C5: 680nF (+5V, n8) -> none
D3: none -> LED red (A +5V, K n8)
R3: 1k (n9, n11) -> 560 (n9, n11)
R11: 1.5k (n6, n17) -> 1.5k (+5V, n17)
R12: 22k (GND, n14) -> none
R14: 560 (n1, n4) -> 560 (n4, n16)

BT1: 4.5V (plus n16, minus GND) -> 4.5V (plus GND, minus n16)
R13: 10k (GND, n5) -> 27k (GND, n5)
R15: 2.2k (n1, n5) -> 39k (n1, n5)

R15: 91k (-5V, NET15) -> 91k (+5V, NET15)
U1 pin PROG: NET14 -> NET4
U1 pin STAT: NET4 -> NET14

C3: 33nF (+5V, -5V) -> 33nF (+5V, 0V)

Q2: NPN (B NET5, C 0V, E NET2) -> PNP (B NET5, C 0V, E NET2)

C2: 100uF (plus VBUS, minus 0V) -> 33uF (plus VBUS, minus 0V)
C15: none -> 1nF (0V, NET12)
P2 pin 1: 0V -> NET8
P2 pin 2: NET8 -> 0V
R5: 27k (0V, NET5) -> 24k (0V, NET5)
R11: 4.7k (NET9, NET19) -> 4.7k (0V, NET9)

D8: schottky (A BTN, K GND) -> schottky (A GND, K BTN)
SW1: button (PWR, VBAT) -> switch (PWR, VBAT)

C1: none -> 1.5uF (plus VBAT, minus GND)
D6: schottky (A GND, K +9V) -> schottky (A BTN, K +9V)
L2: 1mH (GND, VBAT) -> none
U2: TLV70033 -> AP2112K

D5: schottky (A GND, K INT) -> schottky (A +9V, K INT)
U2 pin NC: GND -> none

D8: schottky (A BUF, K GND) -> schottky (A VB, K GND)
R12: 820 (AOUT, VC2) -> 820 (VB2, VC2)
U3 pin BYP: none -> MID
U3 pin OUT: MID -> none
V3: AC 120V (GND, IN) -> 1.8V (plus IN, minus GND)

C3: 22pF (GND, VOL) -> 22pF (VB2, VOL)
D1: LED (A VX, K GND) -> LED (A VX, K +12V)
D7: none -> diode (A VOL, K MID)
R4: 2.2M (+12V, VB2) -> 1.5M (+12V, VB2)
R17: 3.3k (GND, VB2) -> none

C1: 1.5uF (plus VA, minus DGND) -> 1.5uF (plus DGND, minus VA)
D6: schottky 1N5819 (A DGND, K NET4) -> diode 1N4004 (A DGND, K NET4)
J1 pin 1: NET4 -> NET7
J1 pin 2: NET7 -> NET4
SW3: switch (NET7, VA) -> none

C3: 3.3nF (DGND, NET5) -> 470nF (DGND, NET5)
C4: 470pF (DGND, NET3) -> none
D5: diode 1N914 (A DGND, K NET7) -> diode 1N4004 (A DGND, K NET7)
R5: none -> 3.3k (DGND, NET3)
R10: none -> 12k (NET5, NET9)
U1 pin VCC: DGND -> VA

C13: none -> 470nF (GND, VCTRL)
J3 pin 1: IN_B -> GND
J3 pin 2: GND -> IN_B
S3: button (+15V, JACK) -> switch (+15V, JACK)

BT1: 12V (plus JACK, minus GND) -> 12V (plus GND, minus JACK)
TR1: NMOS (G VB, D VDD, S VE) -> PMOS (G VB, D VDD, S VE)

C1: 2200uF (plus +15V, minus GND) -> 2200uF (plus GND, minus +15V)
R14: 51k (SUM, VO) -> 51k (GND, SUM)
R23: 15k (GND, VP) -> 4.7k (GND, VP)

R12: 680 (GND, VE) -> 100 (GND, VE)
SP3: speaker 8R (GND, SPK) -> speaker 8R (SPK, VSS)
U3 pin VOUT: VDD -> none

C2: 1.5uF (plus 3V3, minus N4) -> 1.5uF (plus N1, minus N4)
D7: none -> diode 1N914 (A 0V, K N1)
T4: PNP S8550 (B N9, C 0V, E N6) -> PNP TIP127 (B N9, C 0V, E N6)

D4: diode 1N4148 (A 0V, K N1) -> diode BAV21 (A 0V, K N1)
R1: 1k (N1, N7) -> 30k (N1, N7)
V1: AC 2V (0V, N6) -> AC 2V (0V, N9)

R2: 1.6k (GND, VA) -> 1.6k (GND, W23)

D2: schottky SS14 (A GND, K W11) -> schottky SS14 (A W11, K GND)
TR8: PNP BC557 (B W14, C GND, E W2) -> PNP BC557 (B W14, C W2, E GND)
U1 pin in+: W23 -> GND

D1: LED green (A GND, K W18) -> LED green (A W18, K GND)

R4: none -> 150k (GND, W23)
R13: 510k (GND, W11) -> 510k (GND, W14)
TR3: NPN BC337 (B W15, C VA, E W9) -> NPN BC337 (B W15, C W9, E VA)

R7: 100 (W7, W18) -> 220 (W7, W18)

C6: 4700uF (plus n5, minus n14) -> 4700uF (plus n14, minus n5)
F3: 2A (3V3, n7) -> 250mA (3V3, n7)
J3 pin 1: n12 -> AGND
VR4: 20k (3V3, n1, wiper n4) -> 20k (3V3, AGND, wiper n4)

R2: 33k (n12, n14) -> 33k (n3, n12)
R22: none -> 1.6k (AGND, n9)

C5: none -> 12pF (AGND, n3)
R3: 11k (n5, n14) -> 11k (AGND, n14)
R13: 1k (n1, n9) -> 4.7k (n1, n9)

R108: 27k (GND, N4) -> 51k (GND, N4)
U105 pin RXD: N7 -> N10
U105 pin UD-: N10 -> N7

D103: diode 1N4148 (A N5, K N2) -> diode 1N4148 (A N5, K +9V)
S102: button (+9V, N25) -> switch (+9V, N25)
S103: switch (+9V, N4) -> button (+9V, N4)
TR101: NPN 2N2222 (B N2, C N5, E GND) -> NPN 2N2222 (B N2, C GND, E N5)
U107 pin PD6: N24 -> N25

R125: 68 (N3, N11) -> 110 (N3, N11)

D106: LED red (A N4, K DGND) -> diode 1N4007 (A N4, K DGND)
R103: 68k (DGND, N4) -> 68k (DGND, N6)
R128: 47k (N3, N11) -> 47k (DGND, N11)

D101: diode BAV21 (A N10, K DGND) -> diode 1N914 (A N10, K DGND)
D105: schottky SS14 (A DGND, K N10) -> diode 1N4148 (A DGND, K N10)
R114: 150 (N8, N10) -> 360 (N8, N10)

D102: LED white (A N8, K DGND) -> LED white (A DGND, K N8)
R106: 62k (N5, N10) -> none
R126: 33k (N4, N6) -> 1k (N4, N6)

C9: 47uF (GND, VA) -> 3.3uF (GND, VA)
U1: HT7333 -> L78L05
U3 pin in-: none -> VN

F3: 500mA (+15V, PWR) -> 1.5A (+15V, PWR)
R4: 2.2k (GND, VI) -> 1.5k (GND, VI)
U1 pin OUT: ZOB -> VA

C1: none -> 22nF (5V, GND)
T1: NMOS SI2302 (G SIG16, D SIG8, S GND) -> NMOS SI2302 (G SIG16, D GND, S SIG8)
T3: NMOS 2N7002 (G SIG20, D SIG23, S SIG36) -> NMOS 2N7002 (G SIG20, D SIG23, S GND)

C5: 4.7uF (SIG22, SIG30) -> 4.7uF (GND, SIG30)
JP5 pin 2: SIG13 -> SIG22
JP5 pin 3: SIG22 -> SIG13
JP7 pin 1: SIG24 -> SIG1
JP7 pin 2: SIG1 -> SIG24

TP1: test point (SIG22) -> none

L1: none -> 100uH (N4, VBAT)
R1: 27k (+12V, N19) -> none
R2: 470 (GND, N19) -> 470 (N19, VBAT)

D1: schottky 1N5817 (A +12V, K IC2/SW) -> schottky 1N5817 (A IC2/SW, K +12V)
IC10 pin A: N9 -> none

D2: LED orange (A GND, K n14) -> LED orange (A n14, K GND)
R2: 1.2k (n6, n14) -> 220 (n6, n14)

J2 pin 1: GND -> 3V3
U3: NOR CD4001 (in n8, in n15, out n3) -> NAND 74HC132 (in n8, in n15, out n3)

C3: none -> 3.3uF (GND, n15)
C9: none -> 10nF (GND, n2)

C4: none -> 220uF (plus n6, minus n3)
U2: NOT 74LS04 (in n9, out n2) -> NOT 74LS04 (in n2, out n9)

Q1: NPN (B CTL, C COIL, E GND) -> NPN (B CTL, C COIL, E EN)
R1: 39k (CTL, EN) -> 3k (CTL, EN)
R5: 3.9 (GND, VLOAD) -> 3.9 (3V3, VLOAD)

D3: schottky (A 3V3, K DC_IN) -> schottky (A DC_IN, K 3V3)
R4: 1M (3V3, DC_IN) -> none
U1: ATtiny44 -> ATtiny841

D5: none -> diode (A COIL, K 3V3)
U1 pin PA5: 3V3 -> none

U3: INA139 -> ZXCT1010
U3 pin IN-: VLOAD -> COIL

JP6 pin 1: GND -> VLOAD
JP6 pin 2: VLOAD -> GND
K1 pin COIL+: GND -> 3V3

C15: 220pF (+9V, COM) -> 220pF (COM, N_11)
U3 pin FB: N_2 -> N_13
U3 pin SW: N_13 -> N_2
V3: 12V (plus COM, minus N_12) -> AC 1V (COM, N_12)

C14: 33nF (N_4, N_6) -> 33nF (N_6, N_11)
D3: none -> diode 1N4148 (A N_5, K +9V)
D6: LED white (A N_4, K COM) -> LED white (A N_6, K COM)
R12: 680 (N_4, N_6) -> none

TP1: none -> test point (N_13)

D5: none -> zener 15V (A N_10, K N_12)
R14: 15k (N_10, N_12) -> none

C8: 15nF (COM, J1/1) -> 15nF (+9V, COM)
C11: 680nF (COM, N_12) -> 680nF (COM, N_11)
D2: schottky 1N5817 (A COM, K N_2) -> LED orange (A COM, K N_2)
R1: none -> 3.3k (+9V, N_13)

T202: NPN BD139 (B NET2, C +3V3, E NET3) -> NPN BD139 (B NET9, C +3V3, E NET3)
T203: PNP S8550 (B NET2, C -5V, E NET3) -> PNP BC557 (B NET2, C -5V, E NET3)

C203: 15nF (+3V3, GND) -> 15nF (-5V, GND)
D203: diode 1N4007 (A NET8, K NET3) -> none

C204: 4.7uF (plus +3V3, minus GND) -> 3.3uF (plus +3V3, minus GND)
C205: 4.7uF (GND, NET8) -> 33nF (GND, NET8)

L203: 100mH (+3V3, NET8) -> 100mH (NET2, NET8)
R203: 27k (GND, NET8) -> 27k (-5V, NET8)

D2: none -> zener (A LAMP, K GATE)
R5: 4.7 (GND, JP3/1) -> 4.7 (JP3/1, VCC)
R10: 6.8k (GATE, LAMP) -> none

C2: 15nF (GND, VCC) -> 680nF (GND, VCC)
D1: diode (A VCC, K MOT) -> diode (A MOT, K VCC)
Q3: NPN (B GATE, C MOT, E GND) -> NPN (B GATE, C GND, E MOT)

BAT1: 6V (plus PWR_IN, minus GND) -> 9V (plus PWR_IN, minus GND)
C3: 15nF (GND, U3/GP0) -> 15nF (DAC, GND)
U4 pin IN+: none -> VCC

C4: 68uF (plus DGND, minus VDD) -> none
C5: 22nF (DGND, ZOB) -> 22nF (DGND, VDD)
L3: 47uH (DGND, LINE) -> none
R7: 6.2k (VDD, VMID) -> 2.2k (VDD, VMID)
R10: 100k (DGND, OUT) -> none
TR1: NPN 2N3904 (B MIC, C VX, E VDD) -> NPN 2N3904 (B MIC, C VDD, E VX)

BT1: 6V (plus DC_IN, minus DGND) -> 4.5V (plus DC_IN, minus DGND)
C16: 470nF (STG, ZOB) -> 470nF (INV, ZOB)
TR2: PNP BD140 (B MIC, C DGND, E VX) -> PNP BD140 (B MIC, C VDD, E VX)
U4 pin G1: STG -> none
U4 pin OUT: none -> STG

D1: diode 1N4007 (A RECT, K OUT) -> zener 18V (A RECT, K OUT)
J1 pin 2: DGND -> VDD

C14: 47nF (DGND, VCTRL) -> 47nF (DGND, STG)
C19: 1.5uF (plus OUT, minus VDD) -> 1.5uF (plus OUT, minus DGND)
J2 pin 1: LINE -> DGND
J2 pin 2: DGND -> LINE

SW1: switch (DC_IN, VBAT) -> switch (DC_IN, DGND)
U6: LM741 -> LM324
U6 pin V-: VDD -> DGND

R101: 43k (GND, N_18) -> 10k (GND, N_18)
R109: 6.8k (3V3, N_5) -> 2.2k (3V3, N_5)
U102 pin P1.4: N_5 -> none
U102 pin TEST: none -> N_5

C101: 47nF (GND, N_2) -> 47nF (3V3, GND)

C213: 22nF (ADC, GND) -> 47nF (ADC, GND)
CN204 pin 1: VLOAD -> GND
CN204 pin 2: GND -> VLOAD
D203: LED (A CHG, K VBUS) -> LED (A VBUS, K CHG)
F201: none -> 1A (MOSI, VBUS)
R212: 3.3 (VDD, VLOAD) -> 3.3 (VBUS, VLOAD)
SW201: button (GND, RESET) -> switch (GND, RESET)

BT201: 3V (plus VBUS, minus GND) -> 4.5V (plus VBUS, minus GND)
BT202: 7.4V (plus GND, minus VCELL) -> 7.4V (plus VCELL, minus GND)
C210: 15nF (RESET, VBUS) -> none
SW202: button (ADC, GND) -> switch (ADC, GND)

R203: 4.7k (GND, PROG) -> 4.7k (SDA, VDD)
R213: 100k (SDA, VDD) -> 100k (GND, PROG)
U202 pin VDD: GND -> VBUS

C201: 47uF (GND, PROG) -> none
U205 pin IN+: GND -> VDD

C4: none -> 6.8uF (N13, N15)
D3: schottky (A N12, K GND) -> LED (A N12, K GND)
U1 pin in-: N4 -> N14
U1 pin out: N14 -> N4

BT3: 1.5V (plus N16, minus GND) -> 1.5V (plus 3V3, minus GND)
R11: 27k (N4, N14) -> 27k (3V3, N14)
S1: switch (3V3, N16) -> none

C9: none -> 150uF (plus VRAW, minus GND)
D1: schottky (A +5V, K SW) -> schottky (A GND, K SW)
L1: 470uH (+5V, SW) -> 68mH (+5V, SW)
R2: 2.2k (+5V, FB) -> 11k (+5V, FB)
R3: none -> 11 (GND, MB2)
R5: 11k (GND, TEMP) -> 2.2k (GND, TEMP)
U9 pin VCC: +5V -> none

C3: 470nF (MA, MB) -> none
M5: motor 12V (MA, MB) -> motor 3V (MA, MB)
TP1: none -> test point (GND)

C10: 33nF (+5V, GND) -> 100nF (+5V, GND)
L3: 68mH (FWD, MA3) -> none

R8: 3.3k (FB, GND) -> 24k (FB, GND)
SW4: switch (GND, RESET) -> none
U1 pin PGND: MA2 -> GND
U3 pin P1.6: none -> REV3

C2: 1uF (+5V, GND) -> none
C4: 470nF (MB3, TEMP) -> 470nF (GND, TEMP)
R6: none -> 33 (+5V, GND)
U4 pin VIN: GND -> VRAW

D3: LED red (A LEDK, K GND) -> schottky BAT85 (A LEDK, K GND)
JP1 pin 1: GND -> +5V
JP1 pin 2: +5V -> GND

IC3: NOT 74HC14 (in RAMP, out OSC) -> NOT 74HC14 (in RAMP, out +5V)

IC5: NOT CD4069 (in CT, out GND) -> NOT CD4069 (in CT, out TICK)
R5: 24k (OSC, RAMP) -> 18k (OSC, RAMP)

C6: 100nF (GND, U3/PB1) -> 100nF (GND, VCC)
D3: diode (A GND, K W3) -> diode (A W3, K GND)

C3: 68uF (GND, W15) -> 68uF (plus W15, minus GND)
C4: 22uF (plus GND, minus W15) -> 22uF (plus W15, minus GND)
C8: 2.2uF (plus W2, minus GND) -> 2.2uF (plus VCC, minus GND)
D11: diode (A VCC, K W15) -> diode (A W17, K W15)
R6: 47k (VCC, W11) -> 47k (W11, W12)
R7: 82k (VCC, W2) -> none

- YOUR TASK
Go through the material and copy every line in which the word "COIL" occurs.

- SOLUTION FOR THIS PROBLEM
Q1: NPN (B CTL, C COIL, E GND) -> NPN (B CTL, C COIL, E EN)
D5: none -> diode (A COIL, K 3V3)
U3 pin IN-: VLOAD -> COIL
K1 pin COIL+: GND -> 3V3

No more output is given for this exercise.